### TASK DESCRIPTION
Filter the entries beneath this task, copying only the lines that hold the word "VMID".

(Entries taken from a collection)
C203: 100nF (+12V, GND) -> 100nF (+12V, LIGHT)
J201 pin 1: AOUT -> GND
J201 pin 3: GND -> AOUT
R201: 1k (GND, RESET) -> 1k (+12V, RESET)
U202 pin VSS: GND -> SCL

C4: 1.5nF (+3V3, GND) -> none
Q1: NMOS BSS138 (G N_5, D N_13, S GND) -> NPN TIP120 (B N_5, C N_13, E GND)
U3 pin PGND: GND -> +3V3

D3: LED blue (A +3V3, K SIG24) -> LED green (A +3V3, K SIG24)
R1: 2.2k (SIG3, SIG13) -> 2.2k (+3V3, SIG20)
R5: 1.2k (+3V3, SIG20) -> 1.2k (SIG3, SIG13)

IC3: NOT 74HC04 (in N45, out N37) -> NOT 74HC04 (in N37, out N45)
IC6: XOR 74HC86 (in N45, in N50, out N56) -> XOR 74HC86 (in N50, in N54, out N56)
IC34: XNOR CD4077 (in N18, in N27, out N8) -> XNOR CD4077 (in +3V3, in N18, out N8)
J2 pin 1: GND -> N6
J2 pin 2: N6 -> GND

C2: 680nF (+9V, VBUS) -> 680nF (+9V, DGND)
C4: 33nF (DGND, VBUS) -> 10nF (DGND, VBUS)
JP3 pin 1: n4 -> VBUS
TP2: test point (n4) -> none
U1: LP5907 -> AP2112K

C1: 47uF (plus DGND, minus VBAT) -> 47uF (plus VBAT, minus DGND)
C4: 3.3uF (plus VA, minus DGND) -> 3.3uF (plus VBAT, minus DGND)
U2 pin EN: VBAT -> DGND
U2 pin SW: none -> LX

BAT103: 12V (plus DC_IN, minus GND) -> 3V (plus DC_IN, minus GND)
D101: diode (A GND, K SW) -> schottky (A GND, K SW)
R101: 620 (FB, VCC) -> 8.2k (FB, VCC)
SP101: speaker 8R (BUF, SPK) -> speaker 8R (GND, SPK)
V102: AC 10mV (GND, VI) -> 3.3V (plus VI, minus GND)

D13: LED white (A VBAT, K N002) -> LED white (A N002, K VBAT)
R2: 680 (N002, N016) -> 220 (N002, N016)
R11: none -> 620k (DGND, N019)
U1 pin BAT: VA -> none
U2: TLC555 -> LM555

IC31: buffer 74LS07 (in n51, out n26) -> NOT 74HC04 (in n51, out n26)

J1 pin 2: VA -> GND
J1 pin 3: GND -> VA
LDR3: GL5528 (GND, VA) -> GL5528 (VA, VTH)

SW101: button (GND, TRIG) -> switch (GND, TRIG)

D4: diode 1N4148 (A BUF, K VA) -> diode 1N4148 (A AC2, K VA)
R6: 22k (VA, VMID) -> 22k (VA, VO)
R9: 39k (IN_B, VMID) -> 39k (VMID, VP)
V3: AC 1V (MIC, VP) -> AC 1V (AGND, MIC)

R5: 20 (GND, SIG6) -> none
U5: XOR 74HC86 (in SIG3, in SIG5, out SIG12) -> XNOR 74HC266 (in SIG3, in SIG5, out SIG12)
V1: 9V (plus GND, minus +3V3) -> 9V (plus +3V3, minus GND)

### PROBLEM SOLUTION
R6: 22k (VA, VMID) -> 22k (VA, VO)
R9: 39k (IN_B, VMID) -> 39k (VMID, VP)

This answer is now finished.